■ Dataset extract

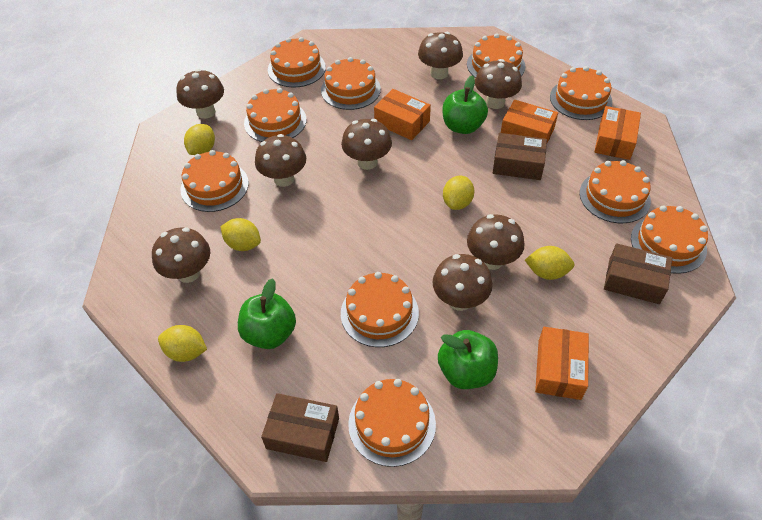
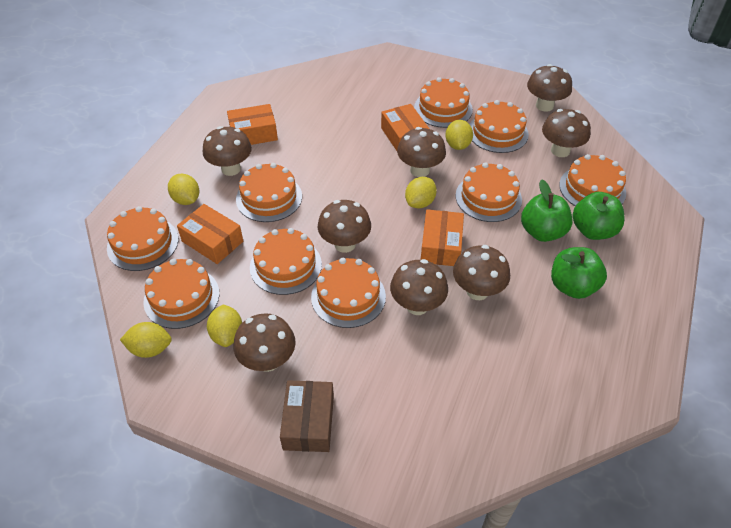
brown box: 3 -> 1
orange cake: 10 -> 9

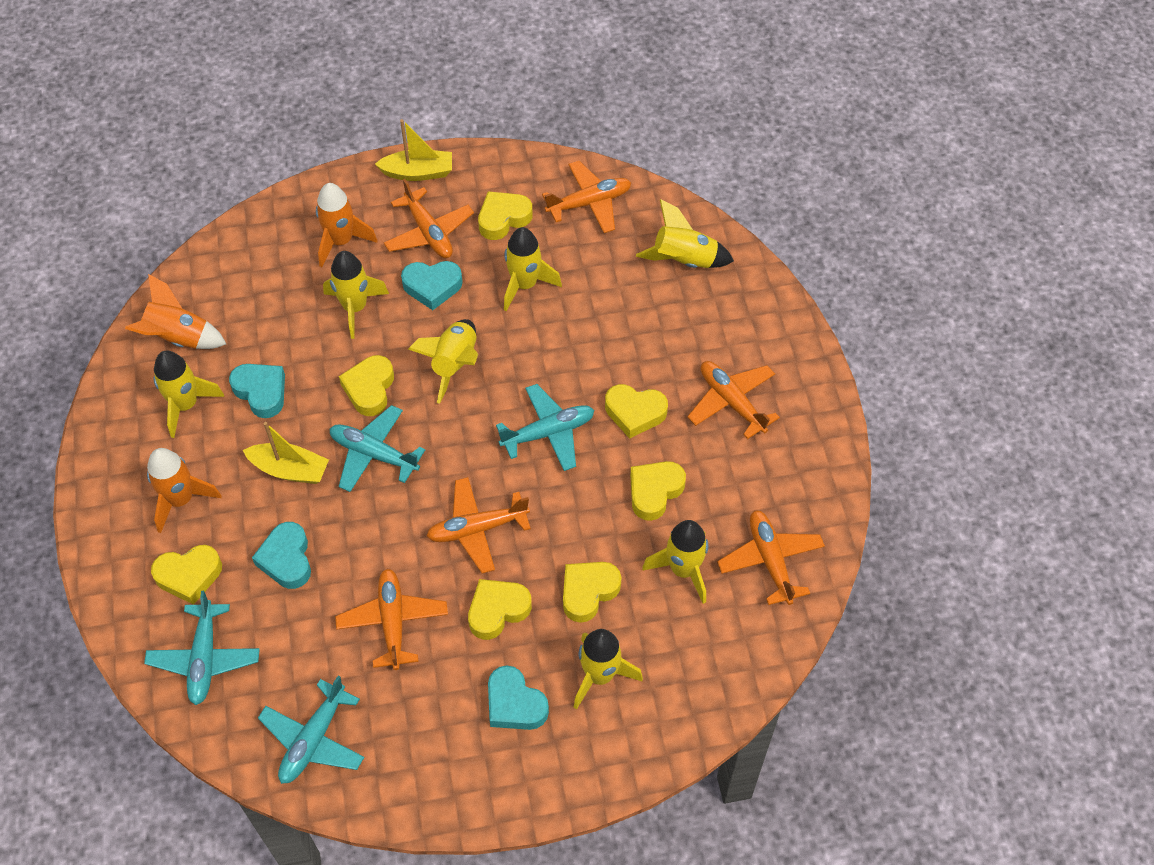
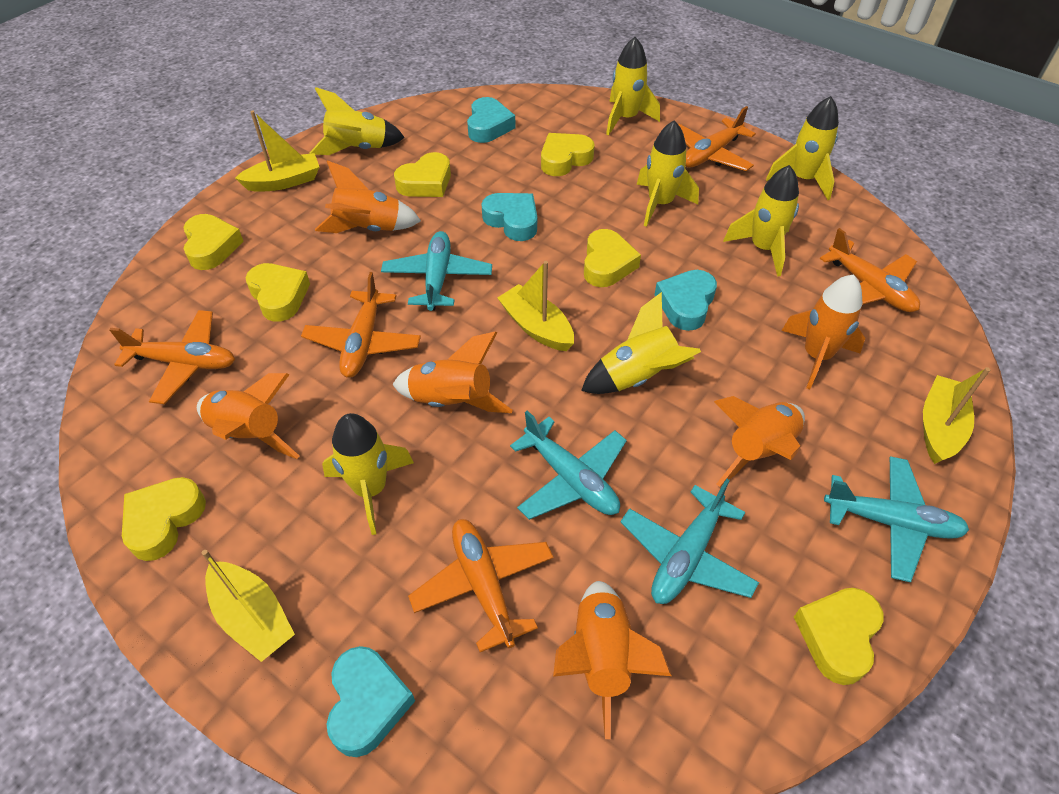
orange plane: 6 -> 5
orange rocket: 3 -> 6
yellow boat: 2 -> 4

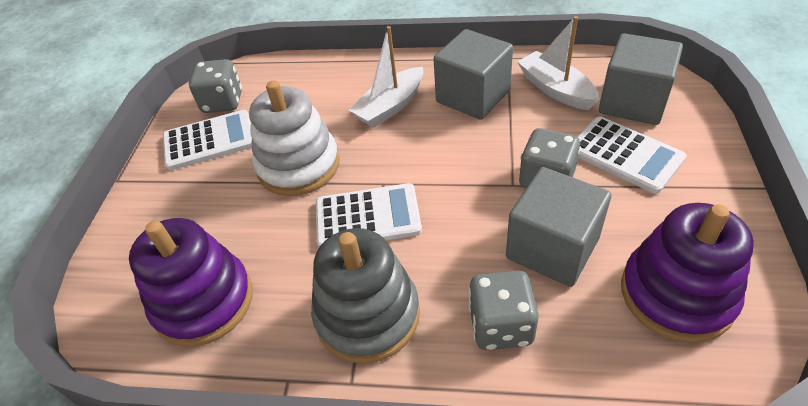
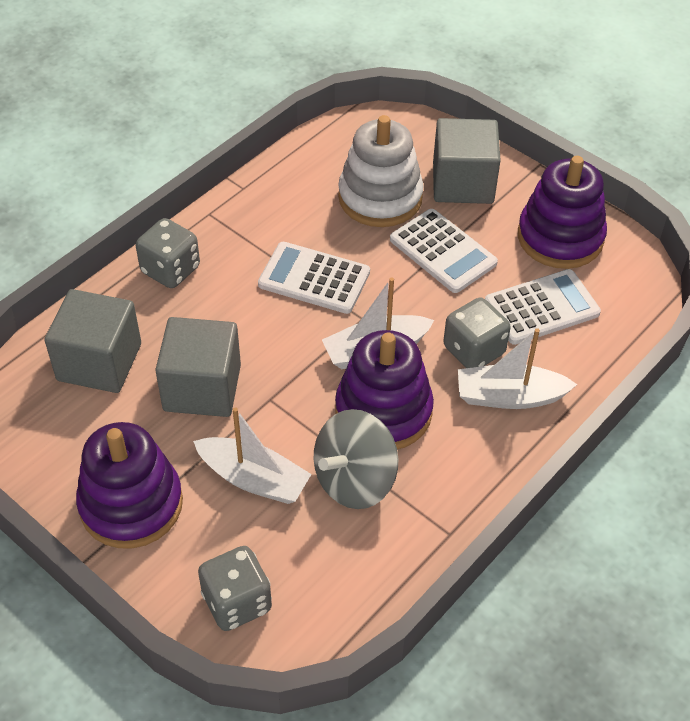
grey spinning top: 0 -> 1
grey stacking toy: 1 -> 0
purple stacking toy: 2 -> 3
white boat: 2 -> 3

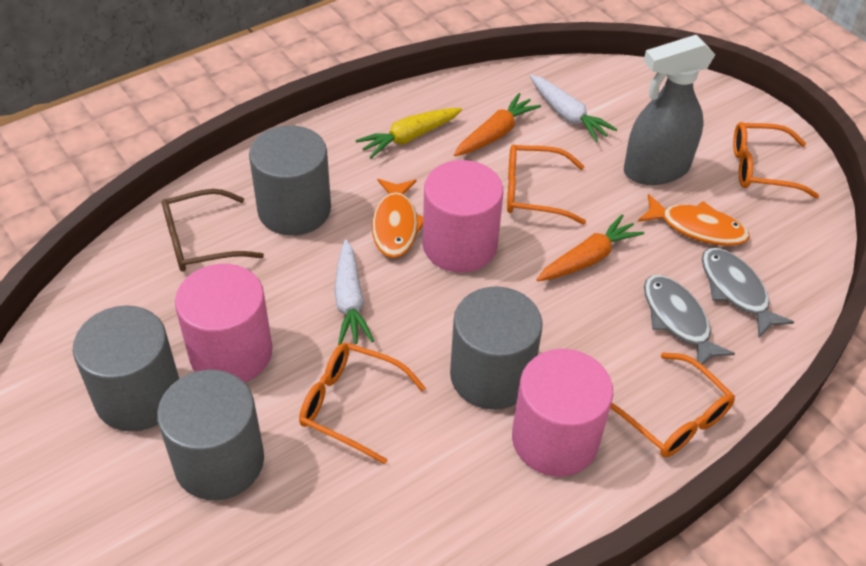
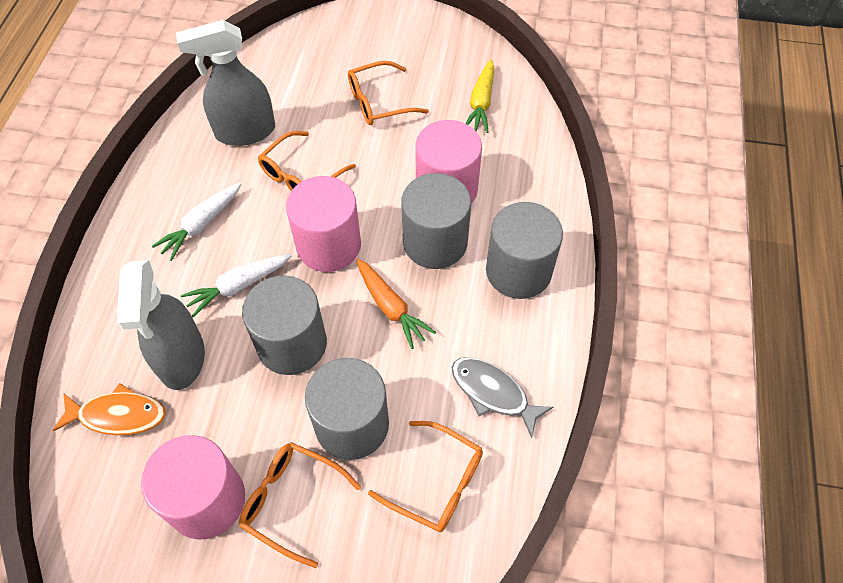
brown glasses: 1 -> 0
grey fish: 2 -> 1
grey spray bottle: 1 -> 2
orange carrot: 2 -> 1
orange fish: 2 -> 1

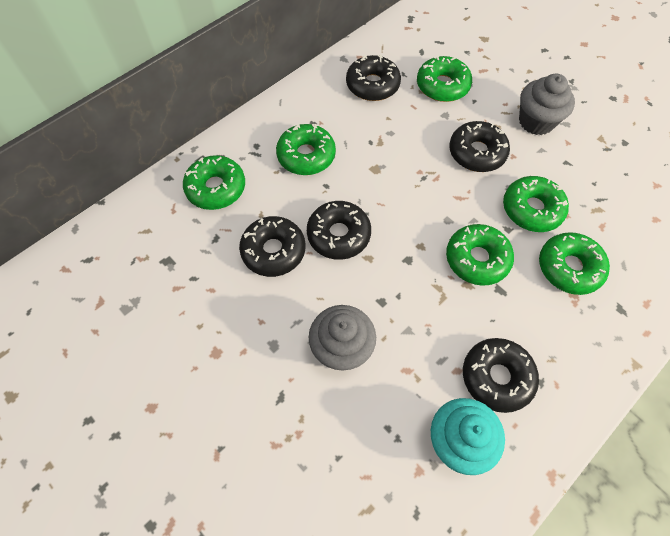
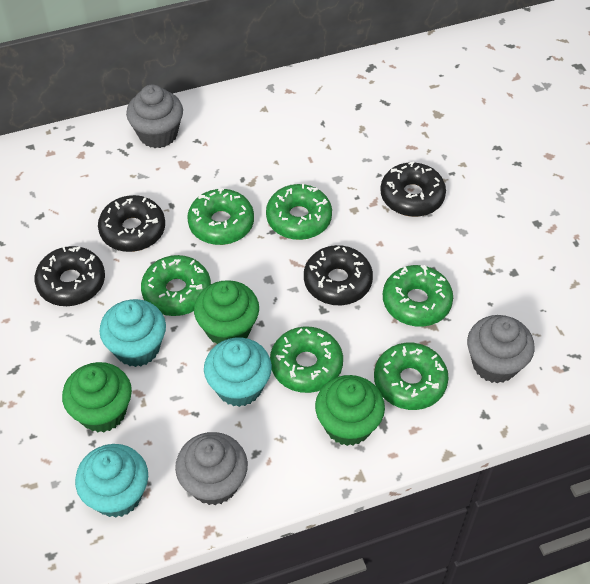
black donut: 5 -> 4
green cupcake: 0 -> 3
grey cupcake: 2 -> 3
turquoise cupcake: 1 -> 3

■ Exercise details
Please retype every entry above exactly, leaving out any picture.

■ Completed task
brown box: 3 -> 1
orange cake: 10 -> 9

orange plane: 6 -> 5
orange rocket: 3 -> 6
yellow boat: 2 -> 4

grey spinning top: 0 -> 1
grey stacking toy: 1 -> 0
purple stacking toy: 2 -> 3
white boat: 2 -> 3

brown glasses: 1 -> 0
grey fish: 2 -> 1
grey spray bottle: 1 -> 2
orange carrot: 2 -> 1
orange fish: 2 -> 1

black donut: 5 -> 4
green cupcake: 0 -> 3
grey cupcake: 2 -> 3
turquoise cupcake: 1 -> 3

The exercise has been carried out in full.